== Source data ==
►
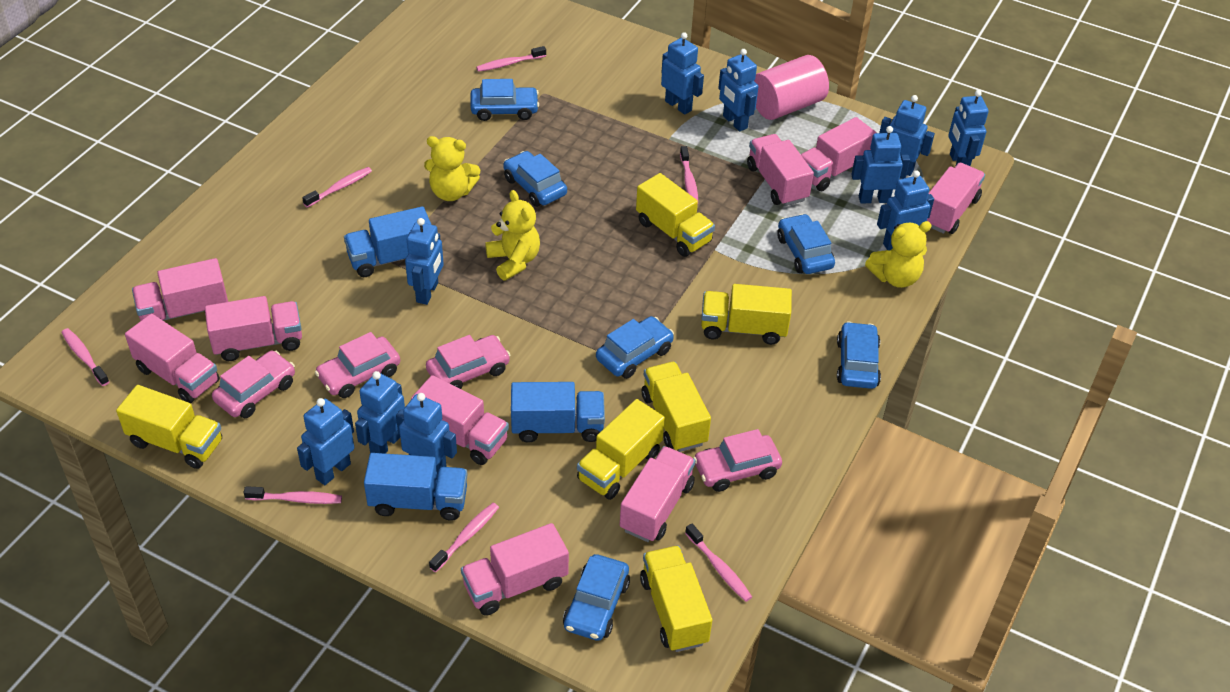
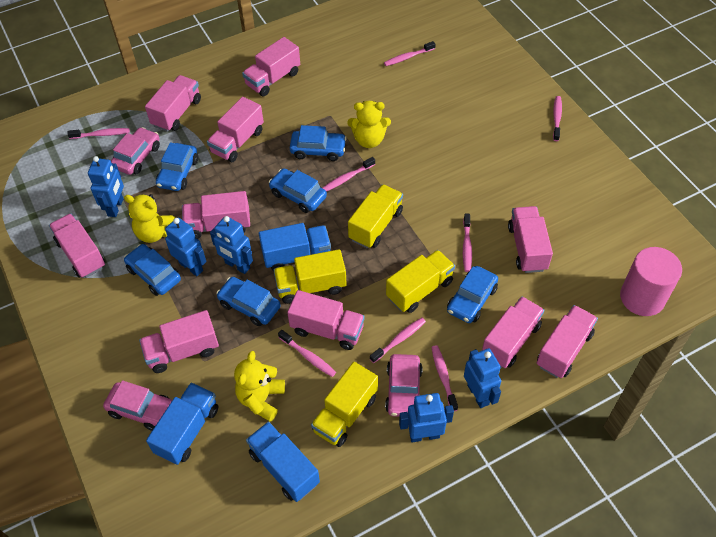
blue robot: [297,398,354,485] [355,371,405,454] [396,393,457,476] [405,218,444,305] [661,32,704,115] [718,49,759,132] [851,126,910,203] [877,170,934,251] [879,95,935,176] [948,90,989,166] = 10 -> [88,156,124,217] [165,218,206,276] [210,216,253,274] [399,393,454,442] [464,348,501,408] = 5
pink car: [212,351,295,418] [315,332,400,398] [426,335,510,389] [693,429,782,492] = 4 -> [103,380,172,431] [111,127,160,175] [385,354,422,417] = 3
pink toothbrush: [61,328,109,386] [244,486,342,504] [302,167,372,208] [429,503,499,572] [476,46,546,72] [680,146,698,201] [685,523,752,602] = 7 -> [67,128,130,139] [278,330,336,377] [323,157,375,192] [370,318,426,363] [384,41,436,66] [431,345,458,411] [463,214,472,272] [553,96,562,141] = 8
pink truck: [125,314,220,403] [132,258,228,321] [205,296,302,361] [411,375,509,465] [461,523,569,616] [620,446,695,542] [747,134,814,206] [801,117,877,191] [927,163,985,234] = 9 -> [49,213,105,278] [139,310,219,373] [145,75,201,132] [182,191,250,239] [207,97,264,162] [242,37,300,96] [287,290,365,350] [482,296,545,368] [508,206,553,273] [537,305,598,378] = 10
yellow truck: [116,385,222,469] [577,399,665,500] [636,173,715,257] [640,546,712,652] [642,362,711,452] [701,284,792,345] = 6 -> [273,249,347,304] [311,362,378,447] [348,184,403,248] [386,250,455,313] = 4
◄
== How to complete this task ==
Repeat each entry precisely as it appears. Leave the pictures out.

== Finished task ==
blue robot: [297,398,354,485] [355,371,405,454] [396,393,457,476] [405,218,444,305] [661,32,704,115] [718,49,759,132] [851,126,910,203] [877,170,934,251] [879,95,935,176] [948,90,989,166] = 10 -> [88,156,124,217] [165,218,206,276] [210,216,253,274] [399,393,454,442] [464,348,501,408] = 5
pink car: [212,351,295,418] [315,332,400,398] [426,335,510,389] [693,429,782,492] = 4 -> [103,380,172,431] [111,127,160,175] [385,354,422,417] = 3
pink toothbrush: [61,328,109,386] [244,486,342,504] [302,167,372,208] [429,503,499,572] [476,46,546,72] [680,146,698,201] [685,523,752,602] = 7 -> [67,128,130,139] [278,330,336,377] [323,157,375,192] [370,318,426,363] [384,41,436,66] [431,345,458,411] [463,214,472,272] [553,96,562,141] = 8
pink truck: [125,314,220,403] [132,258,228,321] [205,296,302,361] [411,375,509,465] [461,523,569,616] [620,446,695,542] [747,134,814,206] [801,117,877,191] [927,163,985,234] = 9 -> [49,213,105,278] [139,310,219,373] [145,75,201,132] [182,191,250,239] [207,97,264,162] [242,37,300,96] [287,290,365,350] [482,296,545,368] [508,206,553,273] [537,305,598,378] = 10
yellow truck: [116,385,222,469] [577,399,665,500] [636,173,715,257] [640,546,712,652] [642,362,711,452] [701,284,792,345] = 6 -> [273,249,347,304] [311,362,378,447] [348,184,403,248] [386,250,455,313] = 4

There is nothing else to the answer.